**YOUR INSTRUCTIONS**
The reply should consist solely of the lines from the one with "orange shoe: 1 -> 2" through the final line of the listing, copied exactly, with no pictures.

SUPPLIED RECORDS Block Start

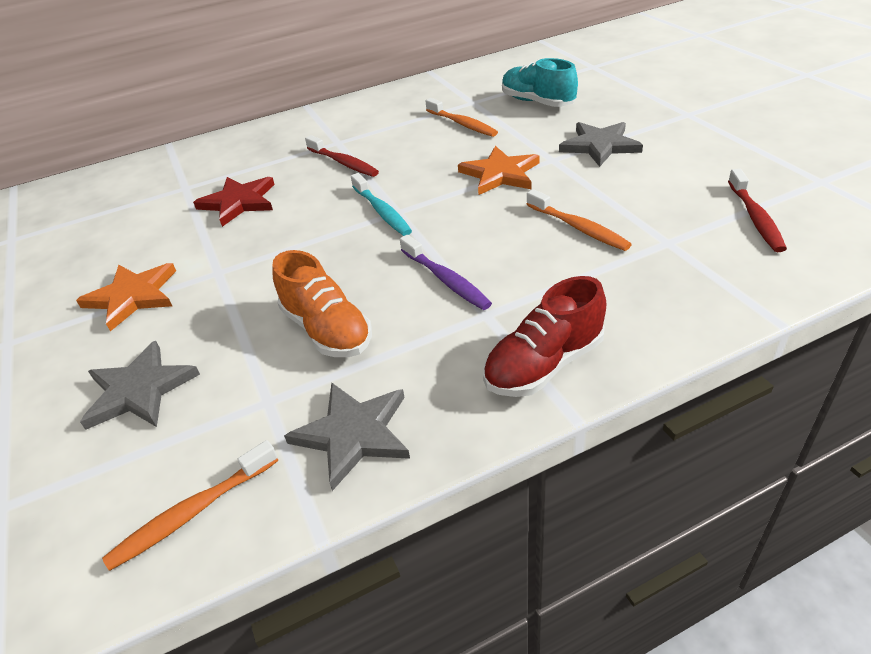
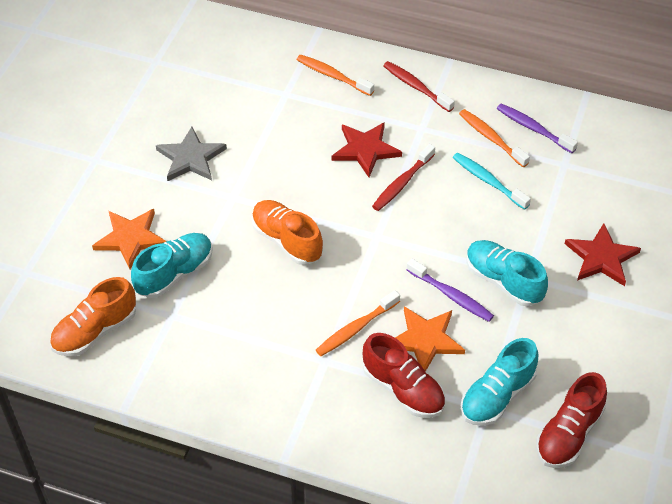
grey star: 3 -> 1
orange shoe: 1 -> 2
purple toothbrush: 1 -> 2
red shoe: 1 -> 2
red star: 1 -> 2
turquoise shoe: 1 -> 3

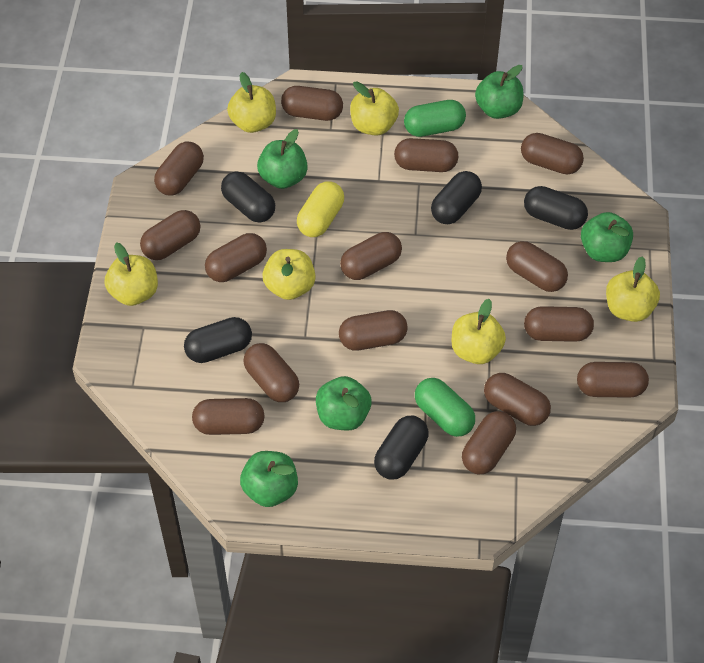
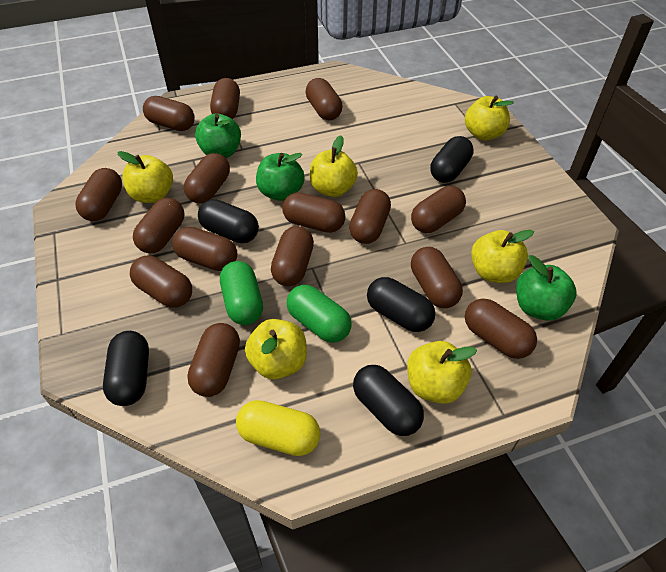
green apple: 5 -> 3

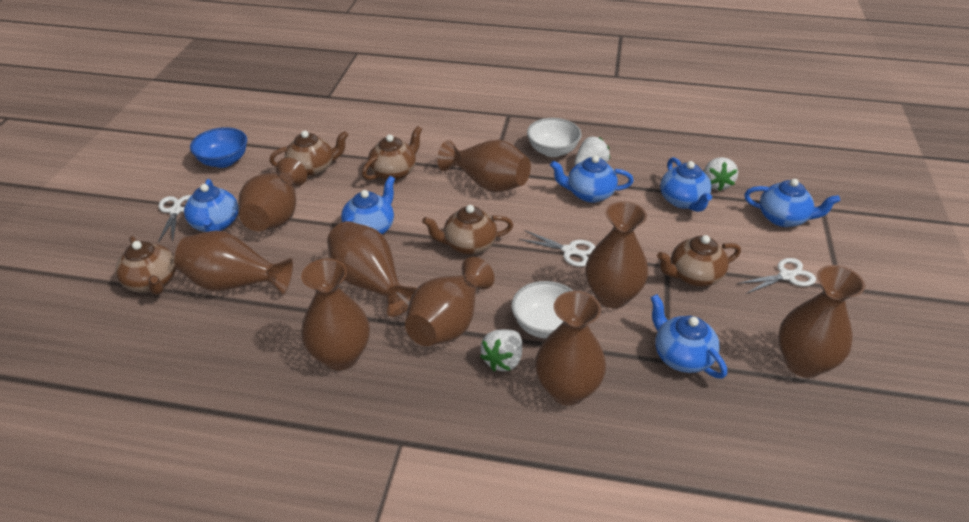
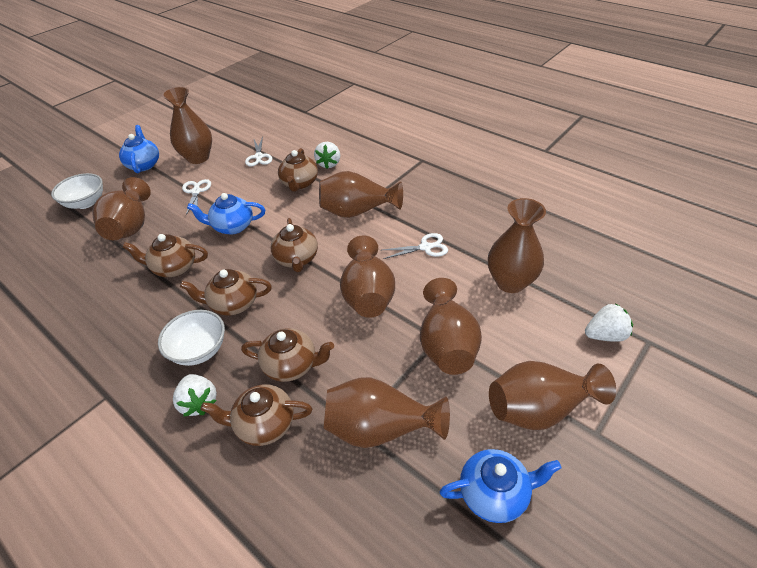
blue bowl: 1 -> 0
blue teapot: 6 -> 3
brown teapot: 5 -> 6
brown vase: 9 -> 8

SUPPLIED RECORDS Block End

**ANSWER SPACE**
orange shoe: 1 -> 2
purple toothbrush: 1 -> 2
red shoe: 1 -> 2
red star: 1 -> 2
turquoise shoe: 1 -> 3

green apple: 5 -> 3

blue bowl: 1 -> 0
blue teapot: 6 -> 3
brown teapot: 5 -> 6
brown vase: 9 -> 8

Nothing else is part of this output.